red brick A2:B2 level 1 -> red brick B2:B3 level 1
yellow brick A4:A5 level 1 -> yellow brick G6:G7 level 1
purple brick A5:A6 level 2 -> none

--

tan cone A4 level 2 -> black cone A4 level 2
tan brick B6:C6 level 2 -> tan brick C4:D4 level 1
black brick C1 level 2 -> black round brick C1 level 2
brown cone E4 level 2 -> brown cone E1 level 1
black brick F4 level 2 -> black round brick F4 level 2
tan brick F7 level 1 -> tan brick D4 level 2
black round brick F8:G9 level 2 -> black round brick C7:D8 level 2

---

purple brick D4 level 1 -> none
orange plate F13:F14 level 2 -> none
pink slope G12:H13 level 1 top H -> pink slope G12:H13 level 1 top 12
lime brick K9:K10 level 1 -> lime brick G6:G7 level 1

— To do —
What you give back must be the stretch above, starting at the line with "yellow brick A4:A5" and ending at the line with "purple brick A5:A6 level 2 -> none", copied exactly.

— Answer space —
yellow brick A4:A5 level 1 -> yellow brick G6:G7 level 1
purple brick A5:A6 level 2 -> none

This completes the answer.